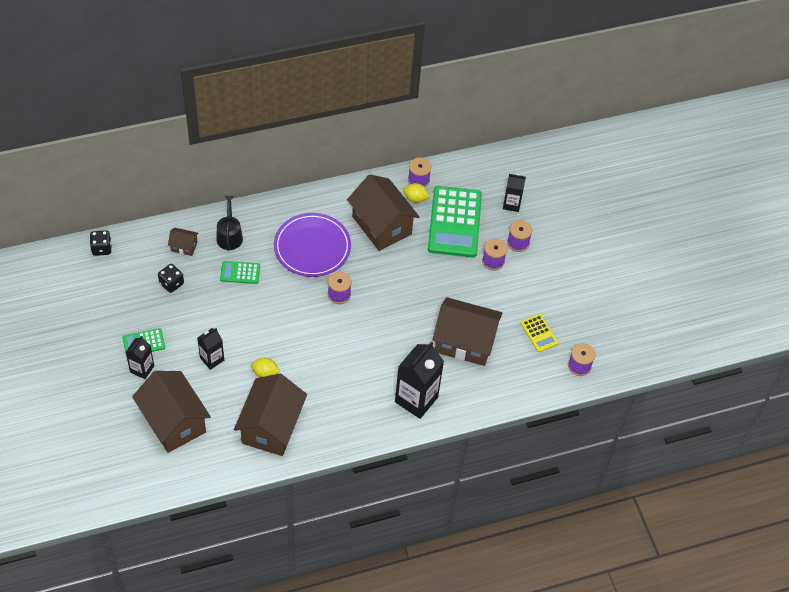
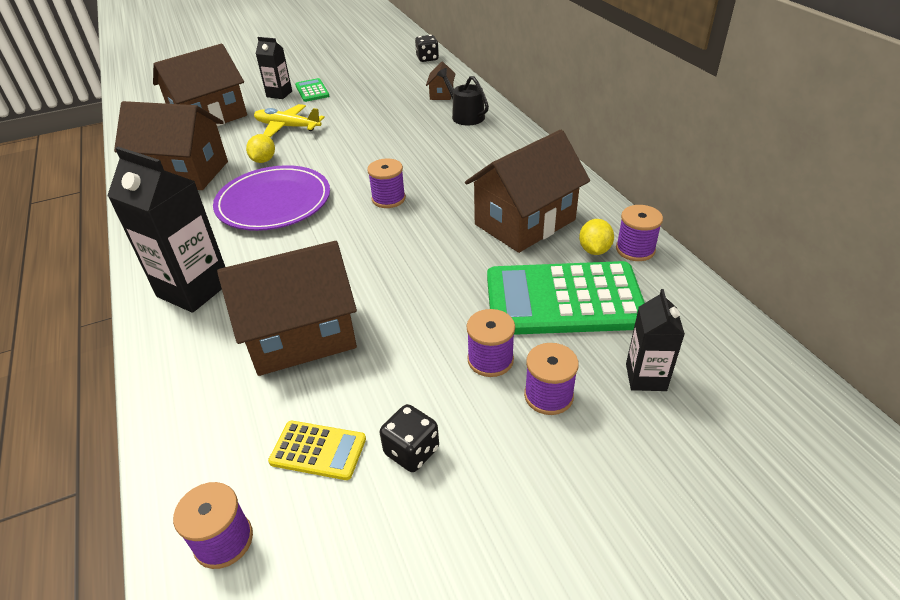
camera: 90 degrees right, 15 degrees down
(171, 283) = (389, 94): black dice -> black dice (411, 451)
(212, 359) = (288, 127): black carton -> yellow plane
(229, 235) = (465, 116): black watering can -> black watering can turned 120 degrees counterclockwise
(240, 273) = (411, 128): green calculator -> none
(312, 247) = (464, 170): purple plate -> purple plate (274, 202)
(464, 342) = (301, 336): brown house -> brown house turned 60 degrees clockwise
(539, 333) = (318, 450): yellow calculator -> yellow calculator turned 135 degrees counterclockwise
============
**WORK ITEM:**
None of the pictures should appear, though every line of the data above must be reproduced exactly.

**TASK RESULT:**
camera: 90 degrees right, 15 degrees down
(171, 283) = (389, 94): black dice -> black dice (411, 451)
(212, 359) = (288, 127): black carton -> yellow plane
(229, 235) = (465, 116): black watering can -> black watering can turned 120 degrees counterclockwise
(240, 273) = (411, 128): green calculator -> none
(312, 247) = (464, 170): purple plate -> purple plate (274, 202)
(464, 342) = (301, 336): brown house -> brown house turned 60 degrees clockwise
(539, 333) = (318, 450): yellow calculator -> yellow calculator turned 135 degrees counterclockwise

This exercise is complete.